------ INPUT FOR THIS TASK

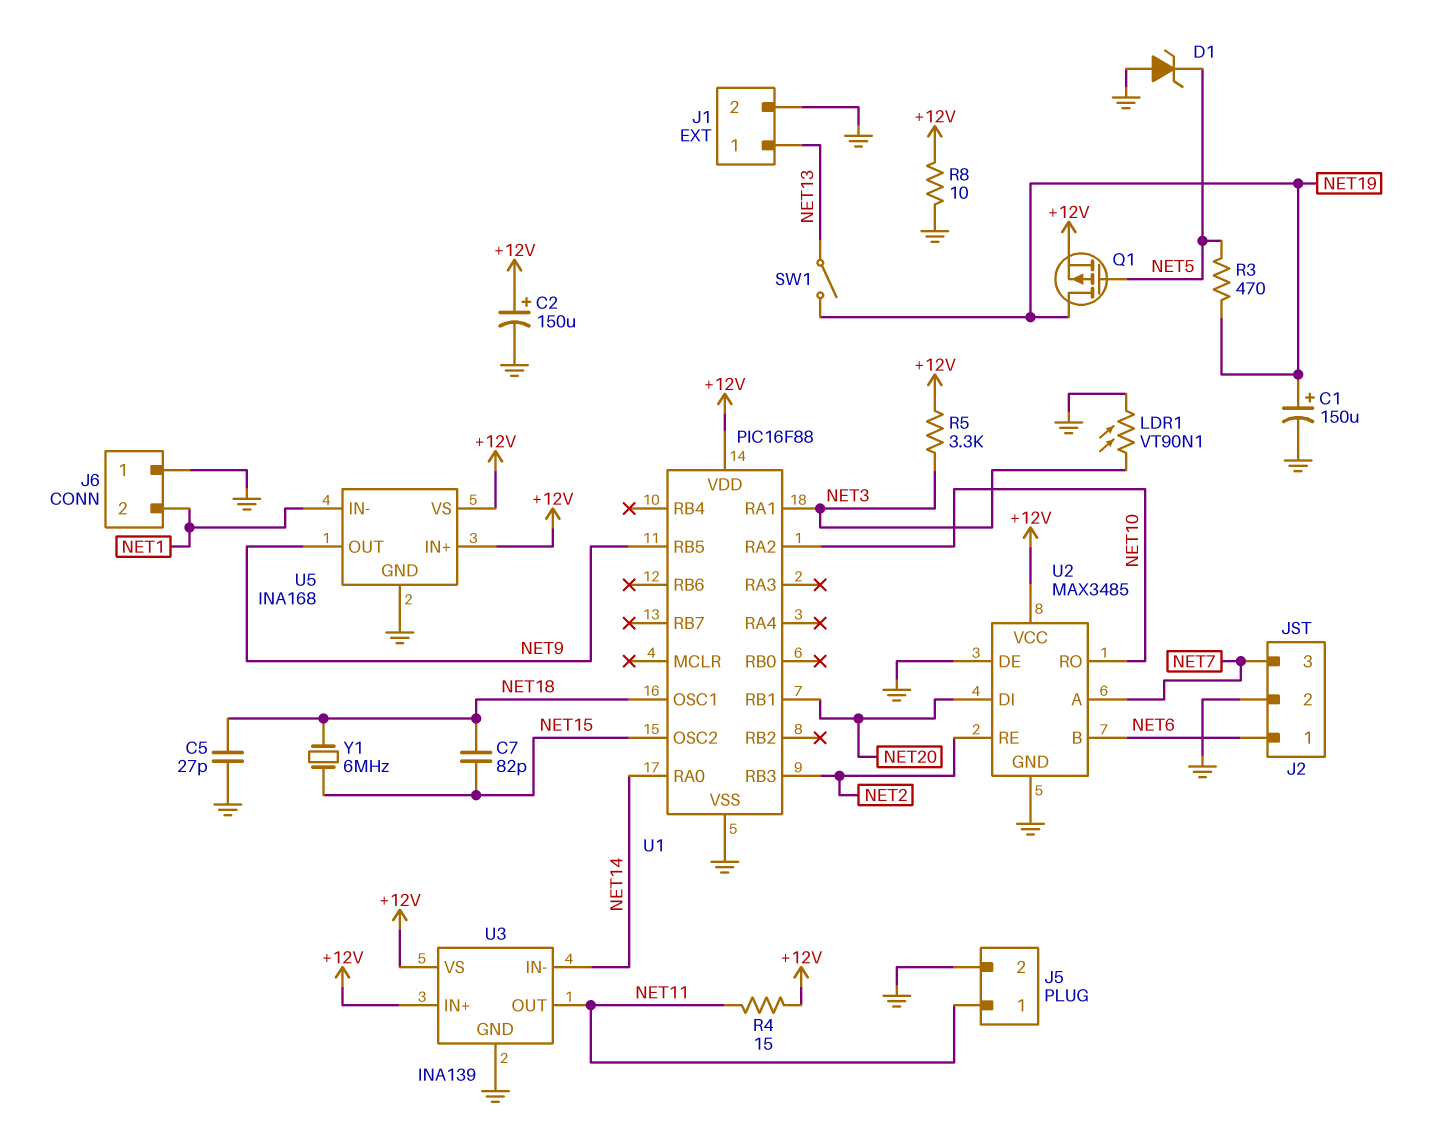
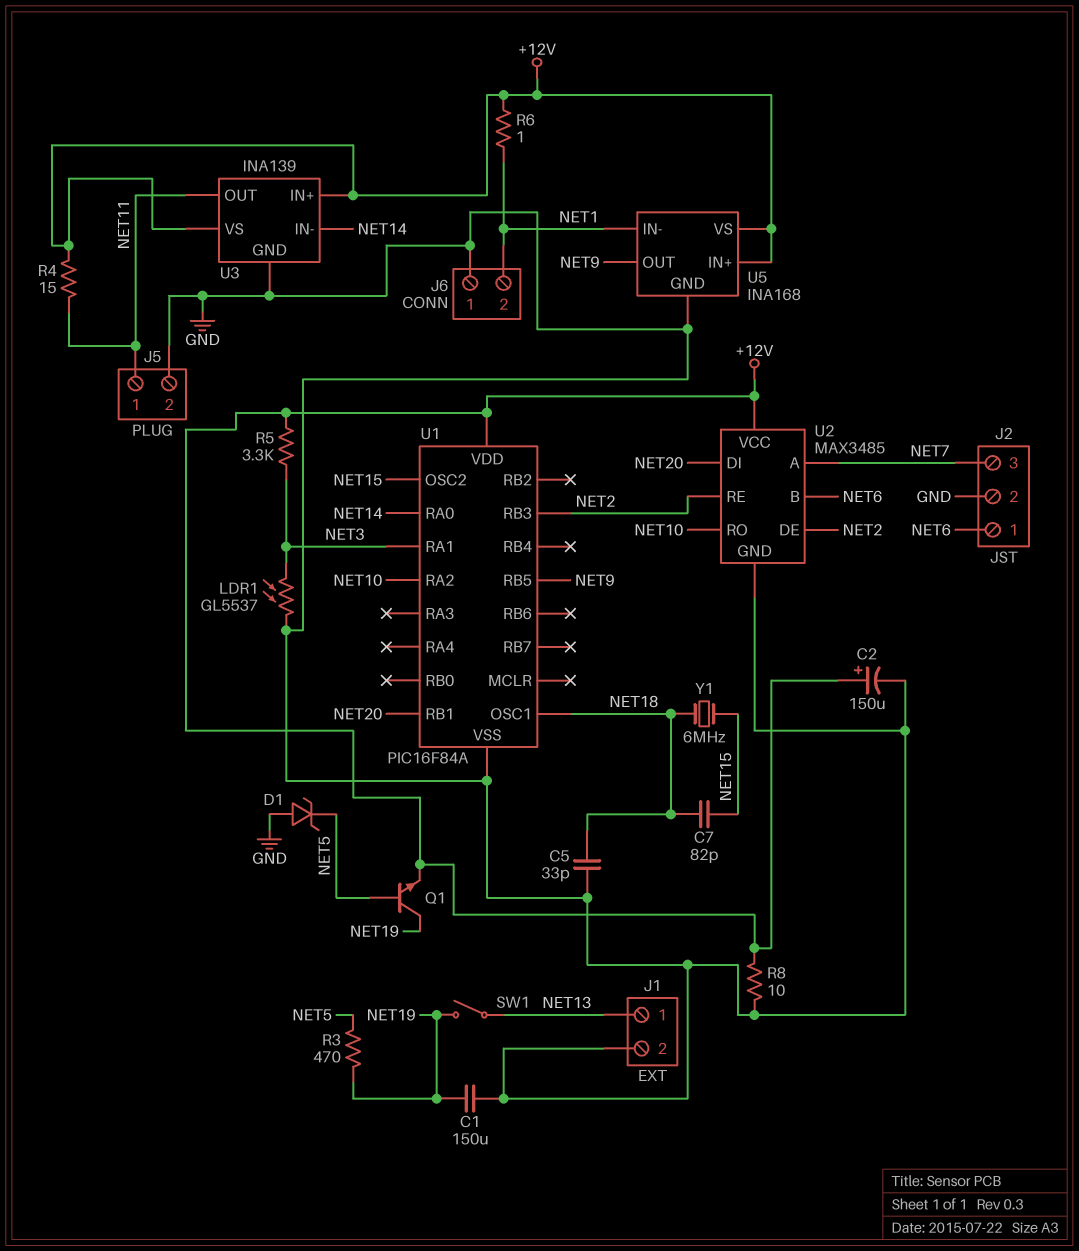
C1: 150uF (plus NET19, minus GND) -> 150uF (GND, NET19)
C5: 27pF (GND, NET18) -> 33pF (GND, NET18)
LDR1: VT90N1 (GND, NET3) -> GL5537 (GND, NET3)
Q1: PMOS (G NET5, D NET19, S +12V) -> NPN (B NET5, C NET19, E +12V)
R6: none -> 1 (+12V, NET1)
U1: PIC16F88 -> PIC16F84A
U2 pin DE: GND -> NET2

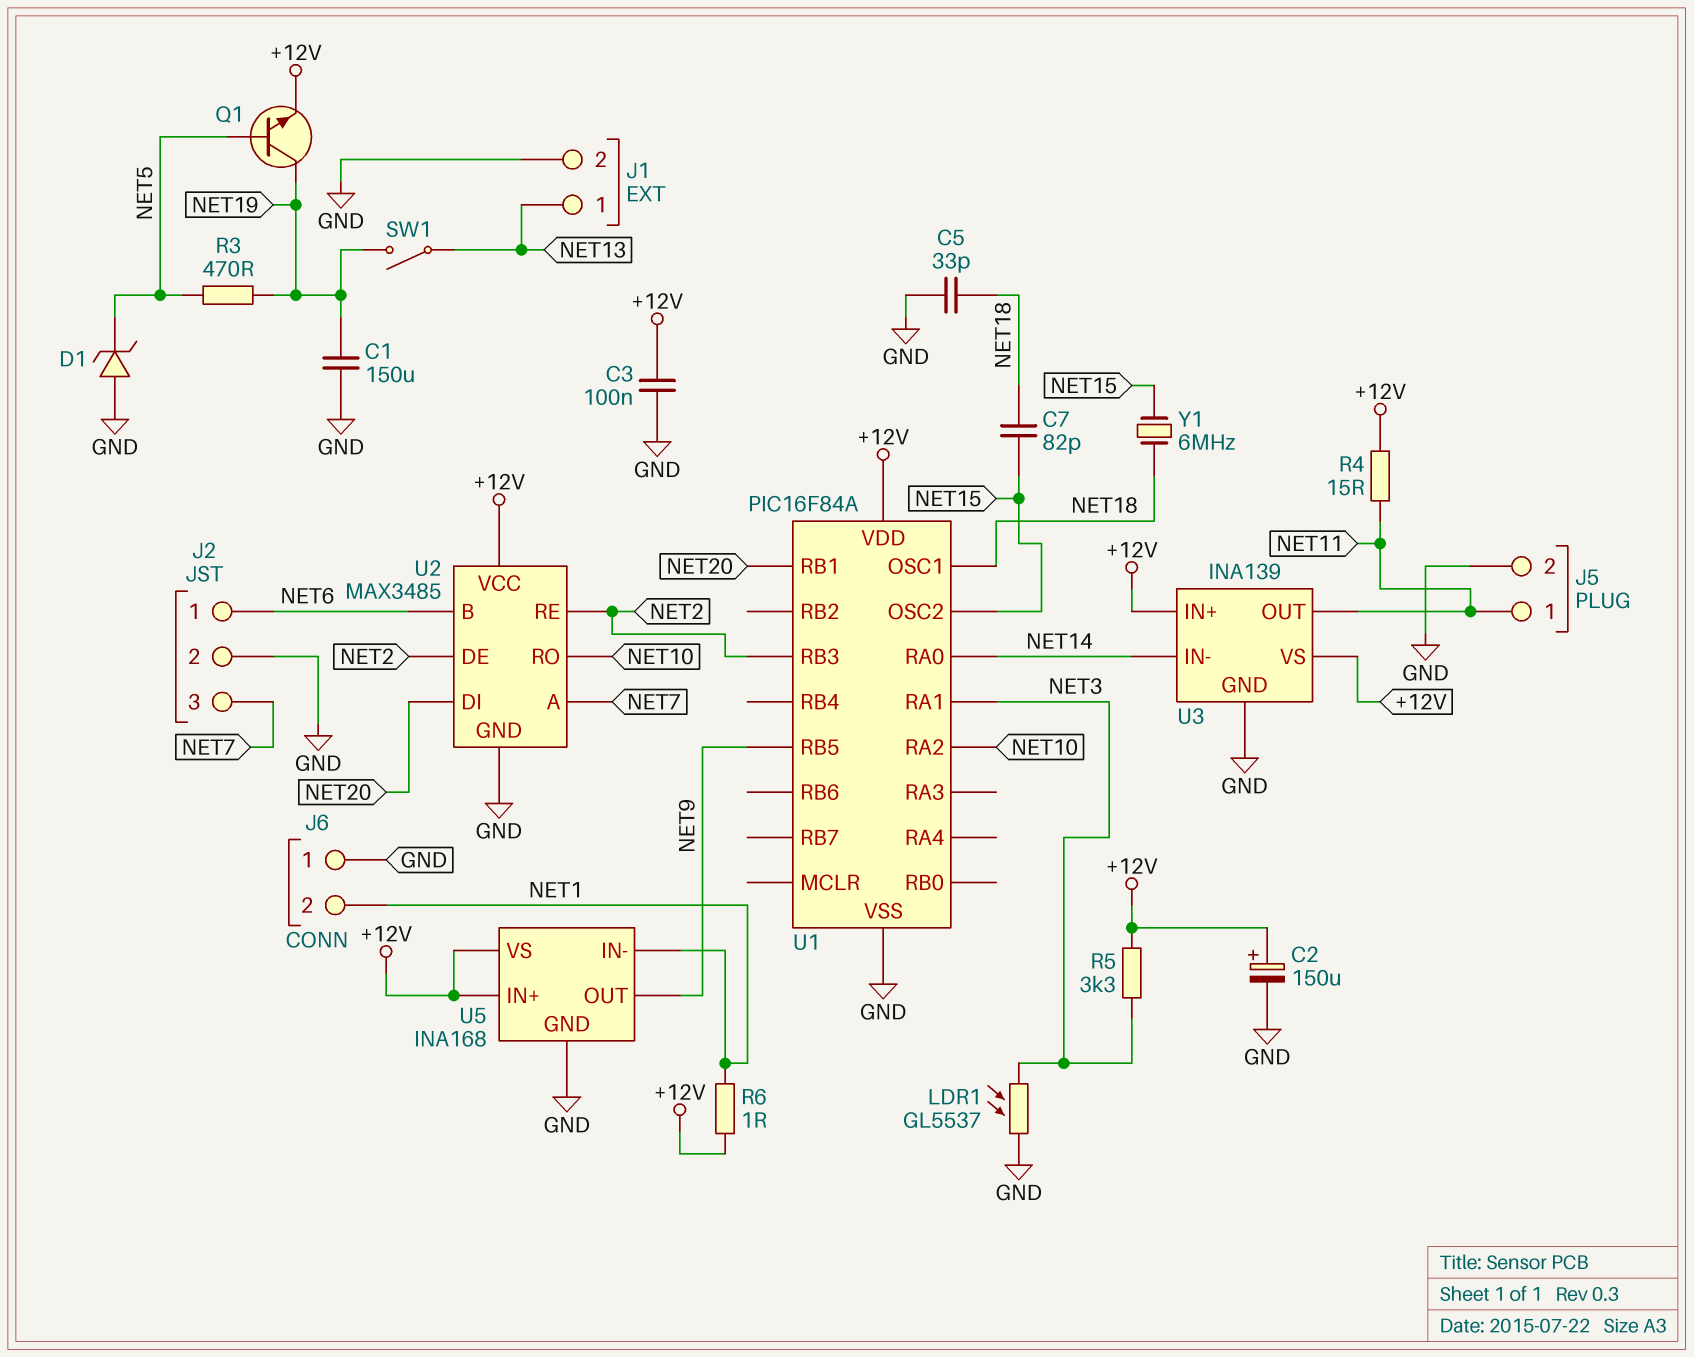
C3: none -> 100nF (+12V, GND)
R8: 10 (+12V, GND) -> none

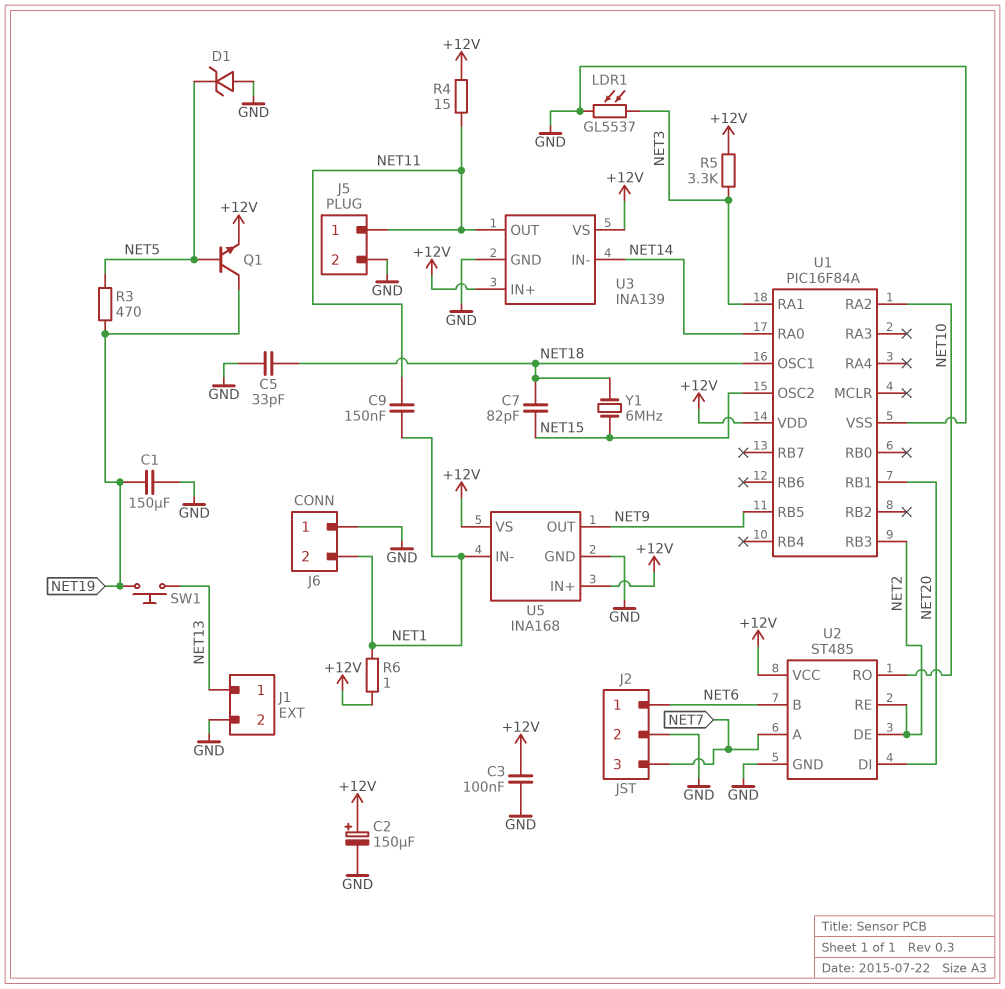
C9: none -> 150nF (NET1, NET11)
SW1: switch (NET13, NET19) -> button (NET13, NET19)
U2: MAX3485 -> ST485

------------

WHAT TO PRODUCE: Your answer should reproduce each line of the listing that holds the word "none".

TASK RESPONSE:
R6: none -> 1 (+12V, NET1)
C3: none -> 100nF (+12V, GND)
R8: 10 (+12V, GND) -> none
C9: none -> 150nF (NET1, NET11)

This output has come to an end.